▶ [Your goal] Retype all of the listing exactly, with no pictures.

▶ [Data shown]
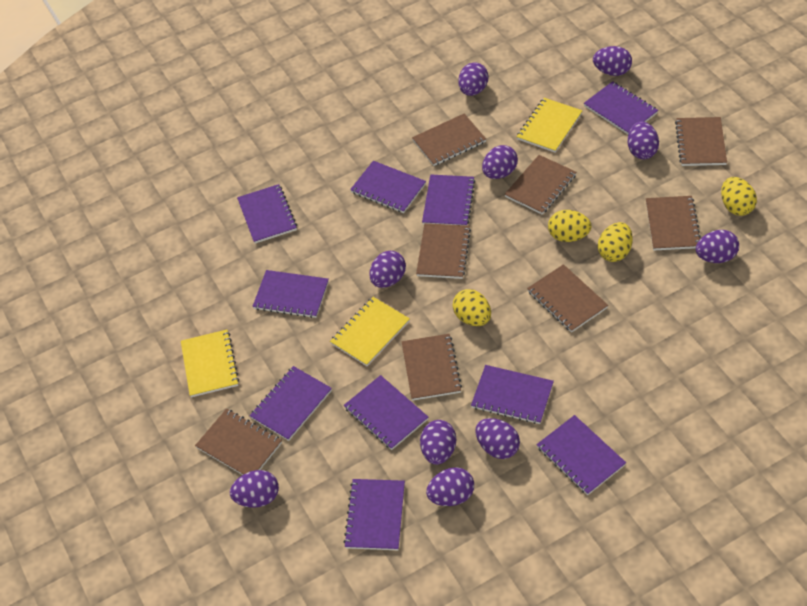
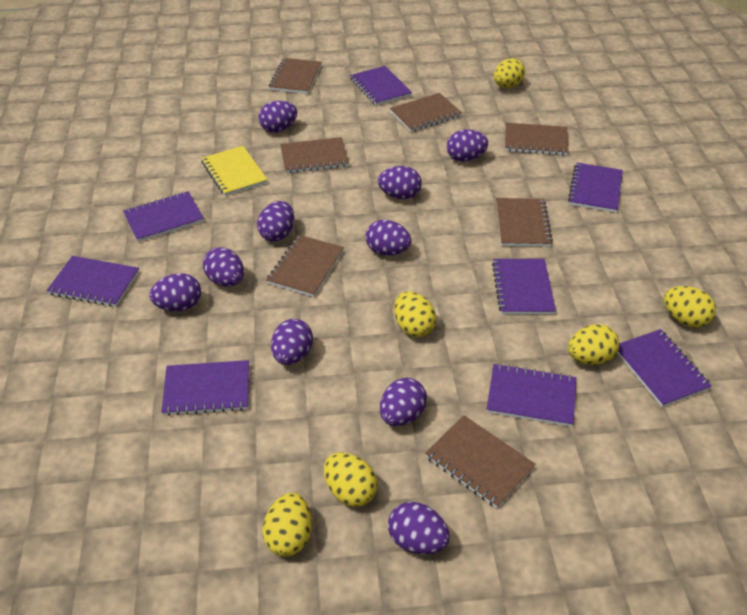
brown notebook: 8 -> 7
purple notebook: 10 -> 8
yellow egg: 4 -> 6
yellow notebook: 3 -> 1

▶ [Your solution]
brown notebook: 8 -> 7
purple notebook: 10 -> 8
yellow egg: 4 -> 6
yellow notebook: 3 -> 1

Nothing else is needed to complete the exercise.